**Exercise prompt**
Everything from the first line of the records below through the line containing "(186, 222) = (463, 430): brown" is to be retyped exactly; leave out the rest.

**Data shown**
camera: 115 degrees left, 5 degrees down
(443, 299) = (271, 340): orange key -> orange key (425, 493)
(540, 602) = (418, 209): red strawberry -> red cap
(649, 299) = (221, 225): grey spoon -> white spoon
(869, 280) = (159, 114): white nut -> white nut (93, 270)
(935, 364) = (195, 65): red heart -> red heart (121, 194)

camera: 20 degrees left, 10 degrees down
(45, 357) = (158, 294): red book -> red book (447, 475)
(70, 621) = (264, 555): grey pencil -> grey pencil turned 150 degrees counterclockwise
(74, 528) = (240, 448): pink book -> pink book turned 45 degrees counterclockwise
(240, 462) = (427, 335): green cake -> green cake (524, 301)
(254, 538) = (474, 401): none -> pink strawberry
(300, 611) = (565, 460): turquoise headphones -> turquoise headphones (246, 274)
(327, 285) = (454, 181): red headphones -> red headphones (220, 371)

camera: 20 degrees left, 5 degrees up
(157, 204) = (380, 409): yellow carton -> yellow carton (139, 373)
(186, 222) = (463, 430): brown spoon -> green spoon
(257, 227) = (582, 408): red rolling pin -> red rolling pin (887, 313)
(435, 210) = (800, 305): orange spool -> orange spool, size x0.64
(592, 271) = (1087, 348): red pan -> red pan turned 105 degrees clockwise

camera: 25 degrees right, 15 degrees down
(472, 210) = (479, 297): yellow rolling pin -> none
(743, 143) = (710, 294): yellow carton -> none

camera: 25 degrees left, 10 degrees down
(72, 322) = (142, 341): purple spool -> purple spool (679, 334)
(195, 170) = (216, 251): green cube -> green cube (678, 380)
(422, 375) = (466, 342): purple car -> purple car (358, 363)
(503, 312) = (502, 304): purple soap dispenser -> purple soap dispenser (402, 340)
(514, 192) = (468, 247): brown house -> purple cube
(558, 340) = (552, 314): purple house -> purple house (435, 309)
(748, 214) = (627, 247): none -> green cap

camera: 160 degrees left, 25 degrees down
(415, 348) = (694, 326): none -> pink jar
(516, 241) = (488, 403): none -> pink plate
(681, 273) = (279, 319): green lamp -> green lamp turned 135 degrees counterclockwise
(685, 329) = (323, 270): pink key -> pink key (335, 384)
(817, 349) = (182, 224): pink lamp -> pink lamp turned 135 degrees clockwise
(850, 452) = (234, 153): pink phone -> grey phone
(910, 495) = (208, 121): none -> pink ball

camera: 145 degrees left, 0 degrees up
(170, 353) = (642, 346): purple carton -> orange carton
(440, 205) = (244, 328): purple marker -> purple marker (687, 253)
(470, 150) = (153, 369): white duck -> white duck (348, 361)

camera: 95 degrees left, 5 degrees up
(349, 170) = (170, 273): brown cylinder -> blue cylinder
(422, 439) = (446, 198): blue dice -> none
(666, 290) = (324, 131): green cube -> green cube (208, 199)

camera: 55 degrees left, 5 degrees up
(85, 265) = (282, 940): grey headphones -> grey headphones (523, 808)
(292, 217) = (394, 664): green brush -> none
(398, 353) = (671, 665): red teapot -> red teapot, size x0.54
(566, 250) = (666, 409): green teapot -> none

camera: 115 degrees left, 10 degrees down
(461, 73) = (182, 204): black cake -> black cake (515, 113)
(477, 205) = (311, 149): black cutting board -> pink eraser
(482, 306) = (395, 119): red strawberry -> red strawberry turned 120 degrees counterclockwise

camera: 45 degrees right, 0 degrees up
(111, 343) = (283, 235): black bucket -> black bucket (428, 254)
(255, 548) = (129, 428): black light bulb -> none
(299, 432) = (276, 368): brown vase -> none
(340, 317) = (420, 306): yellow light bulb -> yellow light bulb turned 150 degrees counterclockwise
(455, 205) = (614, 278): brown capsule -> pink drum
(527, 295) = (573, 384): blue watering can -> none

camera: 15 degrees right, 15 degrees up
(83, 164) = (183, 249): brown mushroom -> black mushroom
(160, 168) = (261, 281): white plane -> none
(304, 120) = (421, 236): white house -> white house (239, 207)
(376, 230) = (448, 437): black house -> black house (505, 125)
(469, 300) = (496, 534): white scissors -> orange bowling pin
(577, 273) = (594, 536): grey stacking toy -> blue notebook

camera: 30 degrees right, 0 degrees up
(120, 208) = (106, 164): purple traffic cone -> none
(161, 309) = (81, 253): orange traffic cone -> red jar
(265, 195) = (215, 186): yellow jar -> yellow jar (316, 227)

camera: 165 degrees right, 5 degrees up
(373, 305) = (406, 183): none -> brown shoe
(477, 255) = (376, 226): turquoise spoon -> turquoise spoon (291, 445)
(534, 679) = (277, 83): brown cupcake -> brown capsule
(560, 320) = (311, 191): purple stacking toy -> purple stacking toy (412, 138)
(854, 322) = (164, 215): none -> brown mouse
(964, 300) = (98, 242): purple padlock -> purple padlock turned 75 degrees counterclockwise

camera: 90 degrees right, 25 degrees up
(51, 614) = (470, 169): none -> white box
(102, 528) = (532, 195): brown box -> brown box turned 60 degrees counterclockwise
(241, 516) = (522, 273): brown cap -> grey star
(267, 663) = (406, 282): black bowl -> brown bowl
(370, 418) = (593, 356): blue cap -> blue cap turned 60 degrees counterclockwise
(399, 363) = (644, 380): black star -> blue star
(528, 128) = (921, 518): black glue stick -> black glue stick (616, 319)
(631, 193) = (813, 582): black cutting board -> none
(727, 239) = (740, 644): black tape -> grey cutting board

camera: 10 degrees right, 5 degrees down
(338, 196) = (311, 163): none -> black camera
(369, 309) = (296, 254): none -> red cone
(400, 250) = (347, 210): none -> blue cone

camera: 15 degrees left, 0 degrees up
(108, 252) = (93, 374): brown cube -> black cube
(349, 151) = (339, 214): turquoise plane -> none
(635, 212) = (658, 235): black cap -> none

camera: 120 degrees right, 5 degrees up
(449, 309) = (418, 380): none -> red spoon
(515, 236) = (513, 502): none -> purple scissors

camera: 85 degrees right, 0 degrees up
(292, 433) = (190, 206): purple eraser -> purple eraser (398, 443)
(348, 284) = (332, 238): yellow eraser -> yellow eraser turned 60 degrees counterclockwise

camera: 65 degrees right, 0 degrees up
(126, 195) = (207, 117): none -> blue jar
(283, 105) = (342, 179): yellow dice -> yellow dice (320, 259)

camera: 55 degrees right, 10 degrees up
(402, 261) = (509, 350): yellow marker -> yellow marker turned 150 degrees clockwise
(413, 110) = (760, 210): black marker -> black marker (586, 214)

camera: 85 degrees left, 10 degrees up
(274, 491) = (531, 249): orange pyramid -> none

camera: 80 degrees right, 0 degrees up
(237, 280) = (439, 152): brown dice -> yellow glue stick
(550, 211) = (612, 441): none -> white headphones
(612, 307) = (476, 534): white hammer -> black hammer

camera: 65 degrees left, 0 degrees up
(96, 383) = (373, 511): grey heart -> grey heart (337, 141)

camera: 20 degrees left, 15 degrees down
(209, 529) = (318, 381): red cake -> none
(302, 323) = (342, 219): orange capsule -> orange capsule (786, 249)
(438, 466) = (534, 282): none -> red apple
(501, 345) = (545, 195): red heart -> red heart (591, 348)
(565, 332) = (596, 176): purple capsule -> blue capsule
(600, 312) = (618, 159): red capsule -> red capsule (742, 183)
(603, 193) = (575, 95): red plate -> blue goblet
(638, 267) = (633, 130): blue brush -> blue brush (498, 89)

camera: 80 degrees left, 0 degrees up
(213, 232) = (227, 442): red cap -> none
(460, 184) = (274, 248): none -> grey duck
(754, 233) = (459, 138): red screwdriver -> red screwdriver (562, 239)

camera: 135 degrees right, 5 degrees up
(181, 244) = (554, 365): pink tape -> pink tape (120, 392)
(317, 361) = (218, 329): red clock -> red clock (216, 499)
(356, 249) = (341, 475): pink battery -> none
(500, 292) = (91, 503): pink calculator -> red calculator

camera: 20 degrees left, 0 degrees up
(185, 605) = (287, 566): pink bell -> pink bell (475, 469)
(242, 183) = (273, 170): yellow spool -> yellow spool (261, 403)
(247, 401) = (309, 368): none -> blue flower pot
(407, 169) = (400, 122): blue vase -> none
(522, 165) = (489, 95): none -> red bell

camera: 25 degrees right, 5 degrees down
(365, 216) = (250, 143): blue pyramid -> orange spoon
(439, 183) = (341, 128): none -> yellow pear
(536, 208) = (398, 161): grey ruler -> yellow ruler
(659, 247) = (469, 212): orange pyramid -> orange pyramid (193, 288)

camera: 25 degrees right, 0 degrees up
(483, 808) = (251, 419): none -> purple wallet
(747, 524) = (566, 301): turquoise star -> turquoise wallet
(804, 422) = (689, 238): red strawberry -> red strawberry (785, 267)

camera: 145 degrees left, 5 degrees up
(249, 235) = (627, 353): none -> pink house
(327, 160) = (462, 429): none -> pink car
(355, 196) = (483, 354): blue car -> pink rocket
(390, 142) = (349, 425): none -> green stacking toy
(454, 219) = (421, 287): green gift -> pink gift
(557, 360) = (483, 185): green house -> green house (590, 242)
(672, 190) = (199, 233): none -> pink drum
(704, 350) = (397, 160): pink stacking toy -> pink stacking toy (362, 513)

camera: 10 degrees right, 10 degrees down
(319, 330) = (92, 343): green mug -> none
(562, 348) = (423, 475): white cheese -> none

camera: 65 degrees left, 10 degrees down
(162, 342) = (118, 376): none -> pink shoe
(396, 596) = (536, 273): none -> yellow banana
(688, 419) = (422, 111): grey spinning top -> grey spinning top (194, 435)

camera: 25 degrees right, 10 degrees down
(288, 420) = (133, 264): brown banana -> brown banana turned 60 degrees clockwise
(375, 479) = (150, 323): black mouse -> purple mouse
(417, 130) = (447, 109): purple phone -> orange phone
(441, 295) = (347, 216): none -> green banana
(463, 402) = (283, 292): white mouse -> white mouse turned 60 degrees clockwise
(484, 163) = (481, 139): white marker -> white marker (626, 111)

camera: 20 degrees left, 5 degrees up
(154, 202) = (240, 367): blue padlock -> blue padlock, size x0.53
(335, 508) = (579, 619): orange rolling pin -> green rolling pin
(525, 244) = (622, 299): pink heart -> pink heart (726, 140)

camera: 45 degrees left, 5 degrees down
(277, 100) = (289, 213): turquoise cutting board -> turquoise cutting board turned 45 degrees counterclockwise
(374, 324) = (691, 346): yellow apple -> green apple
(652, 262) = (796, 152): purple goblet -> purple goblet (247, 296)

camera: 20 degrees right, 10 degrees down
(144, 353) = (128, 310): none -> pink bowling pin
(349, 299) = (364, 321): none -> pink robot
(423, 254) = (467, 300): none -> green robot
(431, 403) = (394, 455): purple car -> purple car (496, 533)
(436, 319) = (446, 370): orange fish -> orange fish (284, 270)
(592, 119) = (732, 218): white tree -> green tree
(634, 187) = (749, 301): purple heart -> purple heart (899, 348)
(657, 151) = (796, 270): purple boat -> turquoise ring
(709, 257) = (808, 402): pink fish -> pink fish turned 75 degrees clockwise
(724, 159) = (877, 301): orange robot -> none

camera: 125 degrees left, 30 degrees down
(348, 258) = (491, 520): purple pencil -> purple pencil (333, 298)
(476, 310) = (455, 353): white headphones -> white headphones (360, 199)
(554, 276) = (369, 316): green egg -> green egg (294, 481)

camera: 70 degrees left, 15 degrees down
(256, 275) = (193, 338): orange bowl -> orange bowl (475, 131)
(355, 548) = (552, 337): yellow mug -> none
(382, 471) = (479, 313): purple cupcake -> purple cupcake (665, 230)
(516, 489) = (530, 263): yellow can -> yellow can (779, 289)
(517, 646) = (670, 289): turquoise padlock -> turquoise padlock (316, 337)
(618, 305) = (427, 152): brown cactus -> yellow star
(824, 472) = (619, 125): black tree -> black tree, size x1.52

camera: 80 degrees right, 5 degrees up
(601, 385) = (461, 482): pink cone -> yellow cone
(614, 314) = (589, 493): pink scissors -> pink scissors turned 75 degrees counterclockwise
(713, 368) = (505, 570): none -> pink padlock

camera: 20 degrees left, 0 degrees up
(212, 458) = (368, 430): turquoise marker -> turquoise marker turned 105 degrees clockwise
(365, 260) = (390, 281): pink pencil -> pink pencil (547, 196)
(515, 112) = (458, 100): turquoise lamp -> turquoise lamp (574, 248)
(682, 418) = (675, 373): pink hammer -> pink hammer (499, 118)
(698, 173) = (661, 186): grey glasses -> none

**Result of the exercise**
camera: 115 degrees left, 5 degrees down
(443, 299) = (271, 340): orange key -> orange key (425, 493)
(540, 602) = (418, 209): red strawberry -> red cap
(649, 299) = (221, 225): grey spoon -> white spoon
(869, 280) = (159, 114): white nut -> white nut (93, 270)
(935, 364) = (195, 65): red heart -> red heart (121, 194)

camera: 20 degrees left, 10 degrees down
(45, 357) = (158, 294): red book -> red book (447, 475)
(70, 621) = (264, 555): grey pencil -> grey pencil turned 150 degrees counterclockwise
(74, 528) = (240, 448): pink book -> pink book turned 45 degrees counterclockwise
(240, 462) = (427, 335): green cake -> green cake (524, 301)
(254, 538) = (474, 401): none -> pink strawberry
(300, 611) = (565, 460): turquoise headphones -> turquoise headphones (246, 274)
(327, 285) = (454, 181): red headphones -> red headphones (220, 371)

camera: 20 degrees left, 5 degrees up
(157, 204) = (380, 409): yellow carton -> yellow carton (139, 373)
(186, 222) = (463, 430): brown spoon -> green spoon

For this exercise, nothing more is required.